(Directive) Arrange the rows from the line containing "Trace every road" through the line containing "road 2 (residential): [(114,0),(262,15)]" as a Markdown table with the columns Number and Row line. Include both of those lines and omit any blank lines.
=== Dataset excerpts ===
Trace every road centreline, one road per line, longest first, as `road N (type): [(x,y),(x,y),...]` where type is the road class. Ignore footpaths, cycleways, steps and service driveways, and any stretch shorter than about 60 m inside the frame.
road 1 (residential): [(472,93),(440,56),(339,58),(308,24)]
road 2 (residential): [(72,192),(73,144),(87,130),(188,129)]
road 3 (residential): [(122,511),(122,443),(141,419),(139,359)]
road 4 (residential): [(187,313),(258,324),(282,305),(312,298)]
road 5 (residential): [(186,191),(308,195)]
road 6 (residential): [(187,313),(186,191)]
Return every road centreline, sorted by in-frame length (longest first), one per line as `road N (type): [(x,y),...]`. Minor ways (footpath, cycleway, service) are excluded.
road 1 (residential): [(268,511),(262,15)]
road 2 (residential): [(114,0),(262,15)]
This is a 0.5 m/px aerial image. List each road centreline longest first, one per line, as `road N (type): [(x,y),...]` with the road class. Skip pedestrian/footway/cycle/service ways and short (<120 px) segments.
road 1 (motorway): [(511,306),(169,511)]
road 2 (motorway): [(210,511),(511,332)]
===
=== Dataset excerpts ===
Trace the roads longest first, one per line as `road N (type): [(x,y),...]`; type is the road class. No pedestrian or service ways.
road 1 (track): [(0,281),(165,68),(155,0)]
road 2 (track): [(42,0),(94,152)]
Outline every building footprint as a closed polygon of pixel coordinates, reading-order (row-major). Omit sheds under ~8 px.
===
=== Dataset excerpts ===
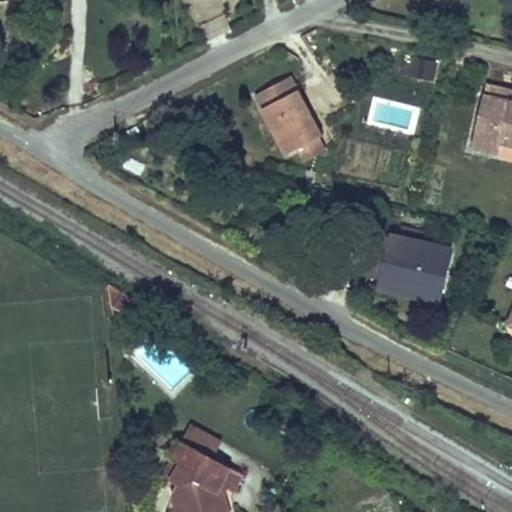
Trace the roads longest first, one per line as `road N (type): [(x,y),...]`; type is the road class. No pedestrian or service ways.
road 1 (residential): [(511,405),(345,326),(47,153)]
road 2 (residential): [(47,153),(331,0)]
===
(Answer to this problem)
| Number | Row line |
|---|---|
| 1 | Trace every road centreline, one road per line, longest first, as `road N (type): [(x,y),(x,y),...]` where type is the road class. Ignore footpaths, cycleways, steps and service driveways, and any stretch shorter than about 60 m inside the frame. |
| 2 | road 1 (residential): [(472,93),(440,56),(339,58),(308,24)] |
| 3 | road 2 (residential): [(72,192),(73,144),(87,130),(188,129)] |
| 4 | road 3 (residential): [(122,511),(122,443),(141,419),(139,359)] |
| 5 | road 4 (residential): [(187,313),(258,324),(282,305),(312,298)] |
| 6 | road 5 (residential): [(186,191),(308,195)] |
| 7 | road 6 (residential): [(187,313),(186,191)] |
| 8 | Return every road centreline, sorted by in-frame length (longest first), one per line as `road N (type): [(x,y),...]`. Minor ways (footpath, cycleway, service) are excluded. |
| 9 | road 1 (residential): [(268,511),(262,15)] |
| 10 | road 2 (residential): [(114,0),(262,15)] |